RECORDS =>
**********
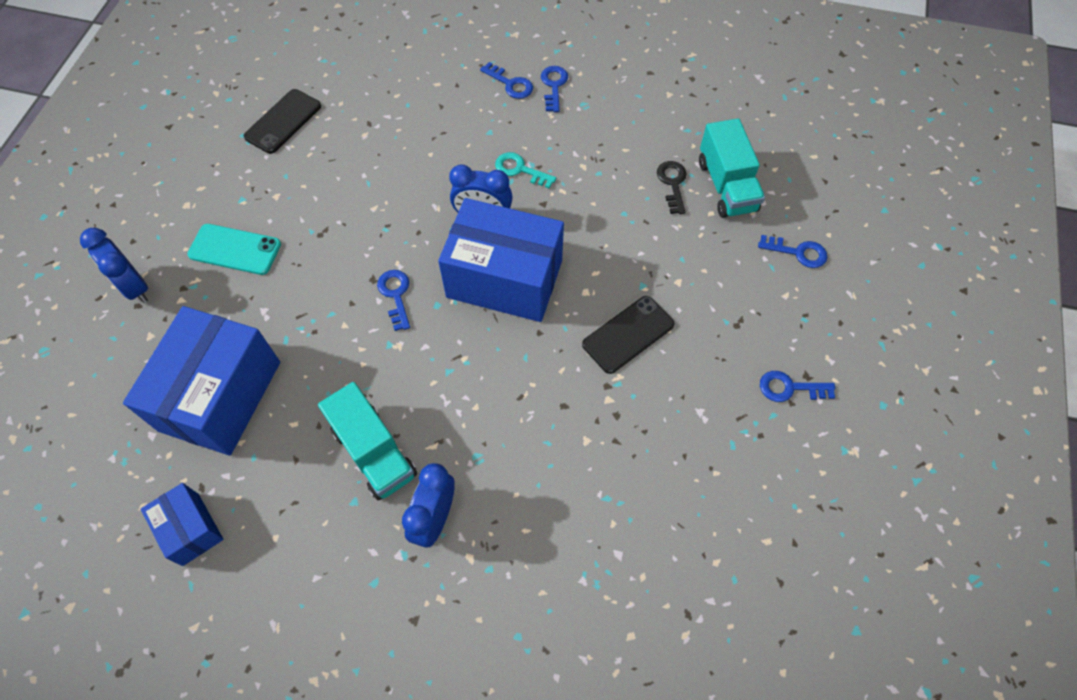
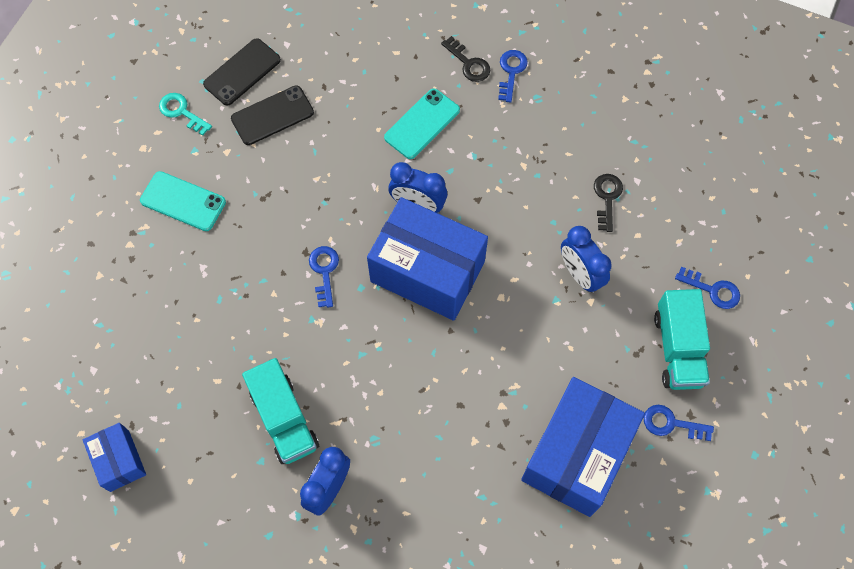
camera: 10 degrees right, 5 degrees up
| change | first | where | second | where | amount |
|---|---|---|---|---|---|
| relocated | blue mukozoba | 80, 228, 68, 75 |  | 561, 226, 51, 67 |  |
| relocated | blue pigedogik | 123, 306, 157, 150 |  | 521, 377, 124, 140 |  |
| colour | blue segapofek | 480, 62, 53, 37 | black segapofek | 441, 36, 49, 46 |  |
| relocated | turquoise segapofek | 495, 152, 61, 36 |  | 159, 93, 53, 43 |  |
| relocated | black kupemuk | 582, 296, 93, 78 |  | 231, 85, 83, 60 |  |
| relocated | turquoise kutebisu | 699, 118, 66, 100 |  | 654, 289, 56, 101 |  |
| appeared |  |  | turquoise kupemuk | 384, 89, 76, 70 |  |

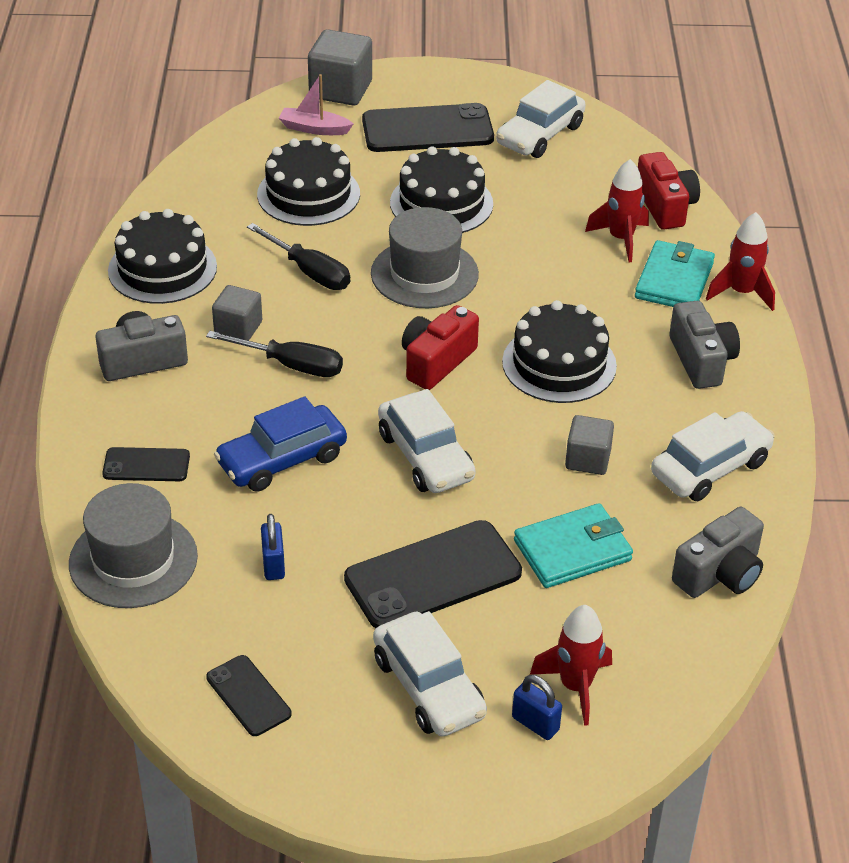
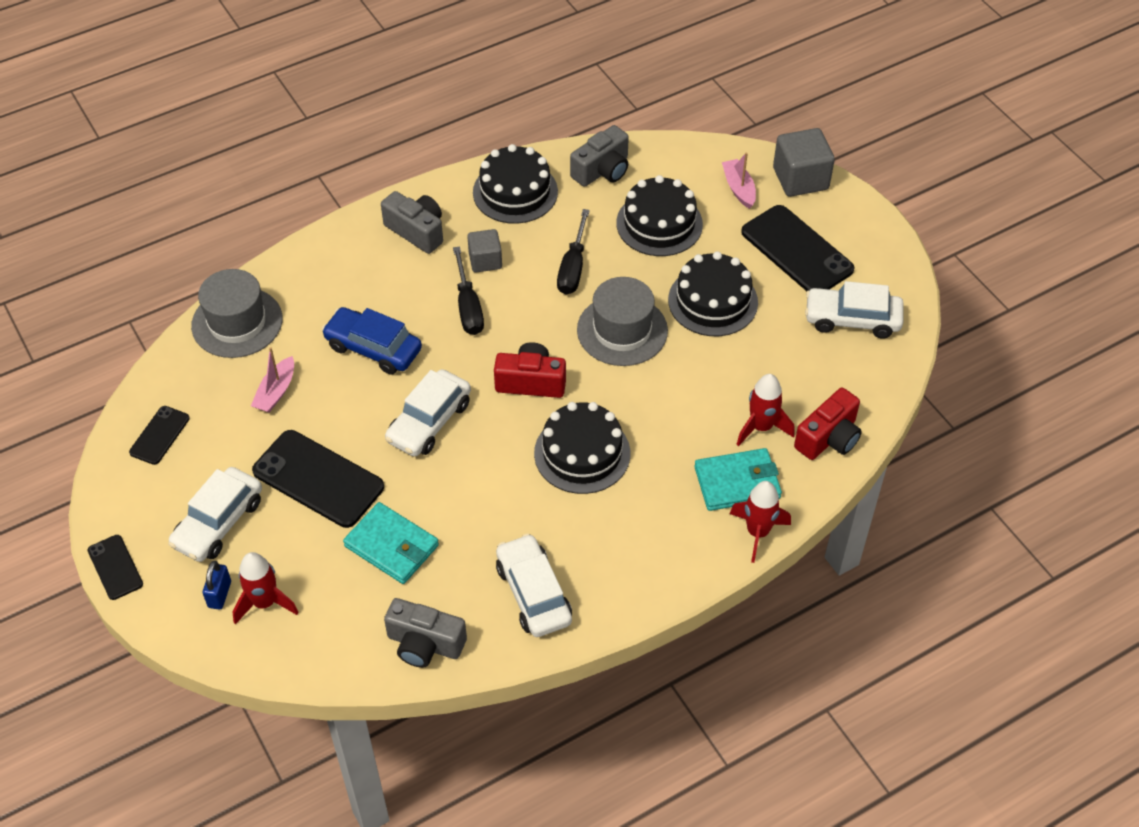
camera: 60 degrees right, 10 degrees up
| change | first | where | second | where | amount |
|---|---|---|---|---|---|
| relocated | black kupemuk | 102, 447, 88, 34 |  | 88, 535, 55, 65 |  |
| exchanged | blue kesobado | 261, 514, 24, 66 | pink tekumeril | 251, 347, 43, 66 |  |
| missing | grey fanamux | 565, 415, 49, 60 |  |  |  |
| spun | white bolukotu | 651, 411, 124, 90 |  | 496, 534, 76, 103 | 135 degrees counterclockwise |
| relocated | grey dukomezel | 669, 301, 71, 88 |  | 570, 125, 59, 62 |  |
**********
WHAT IS BEING ASKED => Could you give back the full listing word for word, leaving out the images?

EXERCISE ANSWER =>
camera: 10 degrees right, 5 degrees up
| change | first | where | second | where | amount |
|---|---|---|---|---|---|
| relocated | blue mukozoba | 80, 228, 68, 75 |  | 561, 226, 51, 67 |  |
| relocated | blue pigedogik | 123, 306, 157, 150 |  | 521, 377, 124, 140 |  |
| colour | blue segapofek | 480, 62, 53, 37 | black segapofek | 441, 36, 49, 46 |  |
| relocated | turquoise segapofek | 495, 152, 61, 36 |  | 159, 93, 53, 43 |  |
| relocated | black kupemuk | 582, 296, 93, 78 |  | 231, 85, 83, 60 |  |
| relocated | turquoise kutebisu | 699, 118, 66, 100 |  | 654, 289, 56, 101 |  |
| appeared |  |  | turquoise kupemuk | 384, 89, 76, 70 |  |

camera: 60 degrees right, 10 degrees up
| change | first | where | second | where | amount |
|---|---|---|---|---|---|
| relocated | black kupemuk | 102, 447, 88, 34 |  | 88, 535, 55, 65 |  |
| exchanged | blue kesobado | 261, 514, 24, 66 | pink tekumeril | 251, 347, 43, 66 |  |
| missing | grey fanamux | 565, 415, 49, 60 |  |  |  |
| spun | white bolukotu | 651, 411, 124, 90 |  | 496, 534, 76, 103 | 135 degrees counterclockwise |
| relocated | grey dukomezel | 669, 301, 71, 88 |  | 570, 125, 59, 62 |  |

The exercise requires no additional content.